SUPPLIED RECORDS »
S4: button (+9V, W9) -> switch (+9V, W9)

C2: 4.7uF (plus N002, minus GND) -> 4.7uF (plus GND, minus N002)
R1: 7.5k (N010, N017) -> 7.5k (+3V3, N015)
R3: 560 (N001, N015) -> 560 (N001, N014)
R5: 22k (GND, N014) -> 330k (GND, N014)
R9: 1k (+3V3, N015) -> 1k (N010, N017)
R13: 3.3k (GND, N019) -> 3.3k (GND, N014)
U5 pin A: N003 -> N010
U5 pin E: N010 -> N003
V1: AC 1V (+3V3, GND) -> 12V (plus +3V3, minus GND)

WHAT THIS TASK INVOLVES » Check each line of the records above, and copy those that hold the word "minus".

ANSWER AREA »
C2: 4.7uF (plus N002, minus GND) -> 4.7uF (plus GND, minus N002)
V1: AC 1V (+3V3, GND) -> 12V (plus +3V3, minus GND)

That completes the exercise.